* [Work required]:
Output every record exactly and leave each picture out.

Content starts

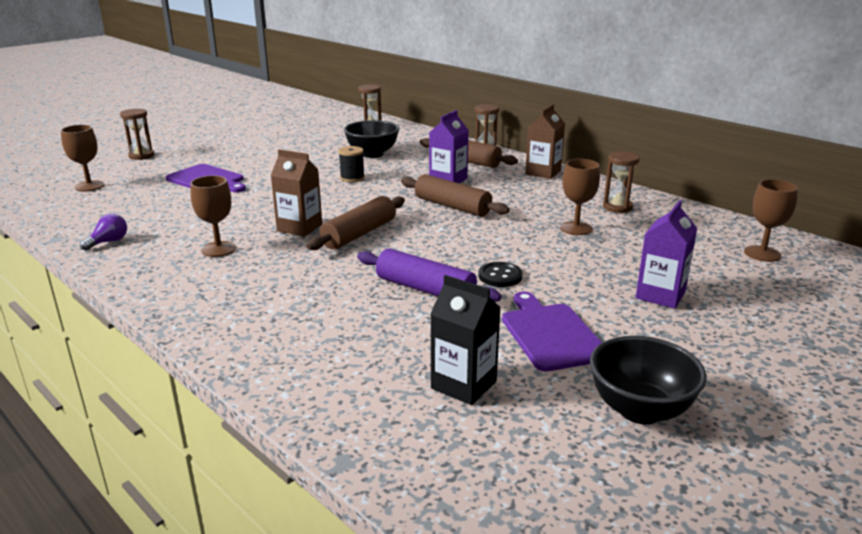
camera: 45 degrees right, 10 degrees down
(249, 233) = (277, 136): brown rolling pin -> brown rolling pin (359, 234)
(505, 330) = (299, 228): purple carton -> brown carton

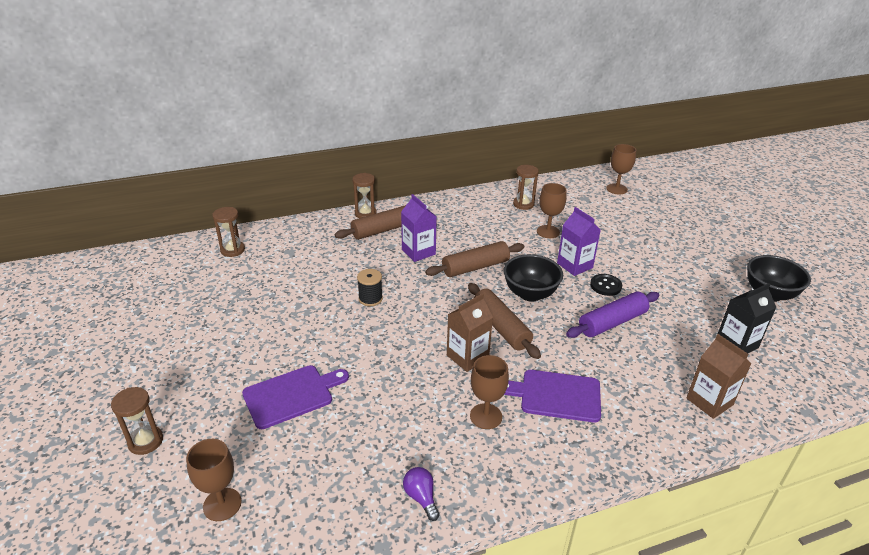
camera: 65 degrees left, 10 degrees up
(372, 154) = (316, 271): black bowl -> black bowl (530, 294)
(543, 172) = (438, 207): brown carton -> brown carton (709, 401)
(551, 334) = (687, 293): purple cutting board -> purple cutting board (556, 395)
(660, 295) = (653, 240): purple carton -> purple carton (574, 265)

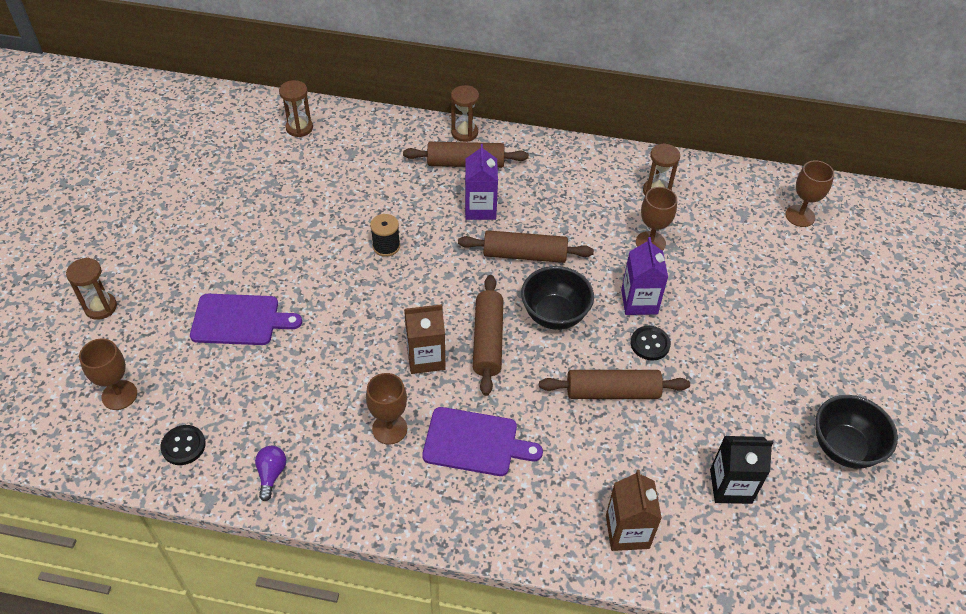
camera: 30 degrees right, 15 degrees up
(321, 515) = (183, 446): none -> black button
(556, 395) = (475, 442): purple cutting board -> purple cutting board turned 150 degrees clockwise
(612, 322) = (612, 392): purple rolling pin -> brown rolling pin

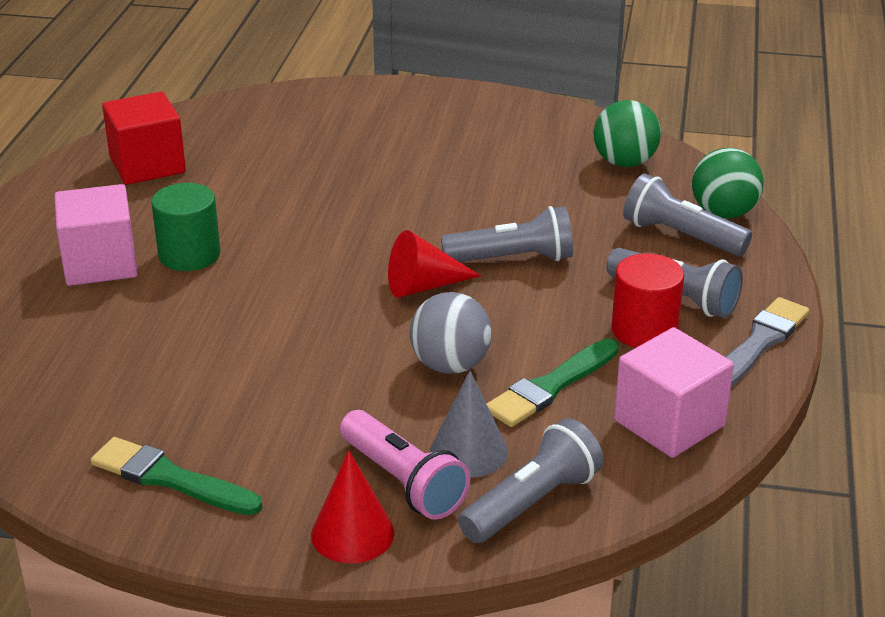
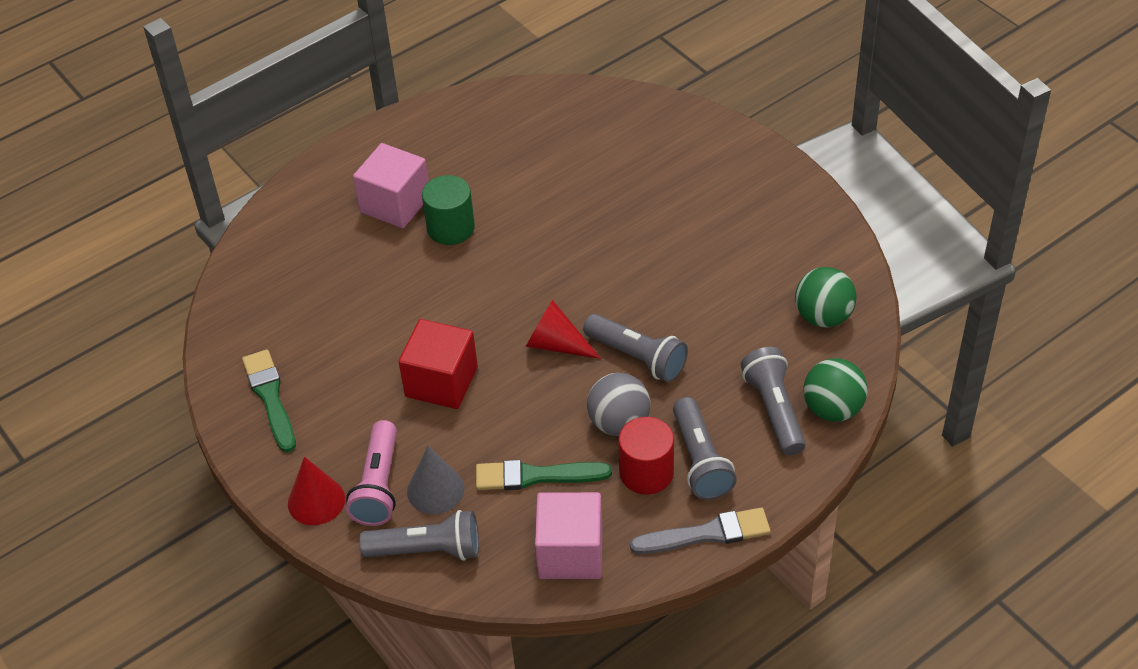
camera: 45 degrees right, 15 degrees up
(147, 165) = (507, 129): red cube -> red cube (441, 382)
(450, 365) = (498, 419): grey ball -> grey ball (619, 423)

Content ends

* [Written answer]:
camera: 45 degrees right, 10 degrees down
(249, 233) = (277, 136): brown rolling pin -> brown rolling pin (359, 234)
(505, 330) = (299, 228): purple carton -> brown carton

camera: 65 degrees left, 10 degrees up
(372, 154) = (316, 271): black bowl -> black bowl (530, 294)
(543, 172) = (438, 207): brown carton -> brown carton (709, 401)
(551, 334) = (687, 293): purple cutting board -> purple cutting board (556, 395)
(660, 295) = (653, 240): purple carton -> purple carton (574, 265)

camera: 30 degrees right, 15 degrees up
(321, 515) = (183, 446): none -> black button
(556, 395) = (475, 442): purple cutting board -> purple cutting board turned 150 degrees clockwise
(612, 322) = (612, 392): purple rolling pin -> brown rolling pin

camera: 45 degrees right, 15 degrees up
(147, 165) = (507, 129): red cube -> red cube (441, 382)
(450, 365) = (498, 419): grey ball -> grey ball (619, 423)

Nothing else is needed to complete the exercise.